■ The problem:
Go through the data underneath and copy every line exactly.

■ Supplied material:
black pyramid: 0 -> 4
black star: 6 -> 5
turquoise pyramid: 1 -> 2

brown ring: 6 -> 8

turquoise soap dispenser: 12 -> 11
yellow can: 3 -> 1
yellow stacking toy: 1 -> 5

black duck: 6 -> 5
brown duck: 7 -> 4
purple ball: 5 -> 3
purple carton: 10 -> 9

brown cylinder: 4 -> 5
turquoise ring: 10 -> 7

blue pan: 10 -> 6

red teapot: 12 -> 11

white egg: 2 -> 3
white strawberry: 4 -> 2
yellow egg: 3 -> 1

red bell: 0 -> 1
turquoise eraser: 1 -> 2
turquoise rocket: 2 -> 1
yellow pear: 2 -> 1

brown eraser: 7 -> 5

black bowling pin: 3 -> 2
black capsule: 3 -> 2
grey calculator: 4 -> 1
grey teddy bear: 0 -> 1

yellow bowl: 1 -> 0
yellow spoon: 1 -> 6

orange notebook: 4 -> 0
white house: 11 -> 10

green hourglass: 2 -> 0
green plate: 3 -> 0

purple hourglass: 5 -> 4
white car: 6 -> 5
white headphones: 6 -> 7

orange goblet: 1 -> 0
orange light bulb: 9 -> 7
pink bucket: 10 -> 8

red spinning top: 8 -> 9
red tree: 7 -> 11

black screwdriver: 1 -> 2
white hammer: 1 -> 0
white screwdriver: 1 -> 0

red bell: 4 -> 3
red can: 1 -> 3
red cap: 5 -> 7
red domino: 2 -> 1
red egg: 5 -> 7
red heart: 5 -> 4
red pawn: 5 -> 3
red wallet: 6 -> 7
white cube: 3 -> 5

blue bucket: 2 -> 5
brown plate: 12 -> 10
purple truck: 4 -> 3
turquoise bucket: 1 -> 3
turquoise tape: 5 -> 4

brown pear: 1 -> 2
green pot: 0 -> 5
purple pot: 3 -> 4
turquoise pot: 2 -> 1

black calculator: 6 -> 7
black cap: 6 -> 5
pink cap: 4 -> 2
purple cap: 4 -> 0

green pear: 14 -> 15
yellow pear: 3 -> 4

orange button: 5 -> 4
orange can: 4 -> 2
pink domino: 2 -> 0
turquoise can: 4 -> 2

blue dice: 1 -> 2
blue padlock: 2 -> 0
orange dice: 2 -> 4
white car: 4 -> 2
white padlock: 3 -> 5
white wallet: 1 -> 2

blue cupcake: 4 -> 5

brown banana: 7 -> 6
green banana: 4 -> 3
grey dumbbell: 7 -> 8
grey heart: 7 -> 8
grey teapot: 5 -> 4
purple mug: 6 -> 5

■ Solution for this problem:
black pyramid: 0 -> 4
black star: 6 -> 5
turquoise pyramid: 1 -> 2

brown ring: 6 -> 8

turquoise soap dispenser: 12 -> 11
yellow can: 3 -> 1
yellow stacking toy: 1 -> 5

black duck: 6 -> 5
brown duck: 7 -> 4
purple ball: 5 -> 3
purple carton: 10 -> 9

brown cylinder: 4 -> 5
turquoise ring: 10 -> 7

blue pan: 10 -> 6

red teapot: 12 -> 11

white egg: 2 -> 3
white strawberry: 4 -> 2
yellow egg: 3 -> 1

red bell: 0 -> 1
turquoise eraser: 1 -> 2
turquoise rocket: 2 -> 1
yellow pear: 2 -> 1

brown eraser: 7 -> 5

black bowling pin: 3 -> 2
black capsule: 3 -> 2
grey calculator: 4 -> 1
grey teddy bear: 0 -> 1

yellow bowl: 1 -> 0
yellow spoon: 1 -> 6

orange notebook: 4 -> 0
white house: 11 -> 10

green hourglass: 2 -> 0
green plate: 3 -> 0

purple hourglass: 5 -> 4
white car: 6 -> 5
white headphones: 6 -> 7

orange goblet: 1 -> 0
orange light bulb: 9 -> 7
pink bucket: 10 -> 8

red spinning top: 8 -> 9
red tree: 7 -> 11

black screwdriver: 1 -> 2
white hammer: 1 -> 0
white screwdriver: 1 -> 0

red bell: 4 -> 3
red can: 1 -> 3
red cap: 5 -> 7
red domino: 2 -> 1
red egg: 5 -> 7
red heart: 5 -> 4
red pawn: 5 -> 3
red wallet: 6 -> 7
white cube: 3 -> 5

blue bucket: 2 -> 5
brown plate: 12 -> 10
purple truck: 4 -> 3
turquoise bucket: 1 -> 3
turquoise tape: 5 -> 4

brown pear: 1 -> 2
green pot: 0 -> 5
purple pot: 3 -> 4
turquoise pot: 2 -> 1

black calculator: 6 -> 7
black cap: 6 -> 5
pink cap: 4 -> 2
purple cap: 4 -> 0

green pear: 14 -> 15
yellow pear: 3 -> 4

orange button: 5 -> 4
orange can: 4 -> 2
pink domino: 2 -> 0
turquoise can: 4 -> 2

blue dice: 1 -> 2
blue padlock: 2 -> 0
orange dice: 2 -> 4
white car: 4 -> 2
white padlock: 3 -> 5
white wallet: 1 -> 2

blue cupcake: 4 -> 5

brown banana: 7 -> 6
green banana: 4 -> 3
grey dumbbell: 7 -> 8
grey heart: 7 -> 8
grey teapot: 5 -> 4
purple mug: 6 -> 5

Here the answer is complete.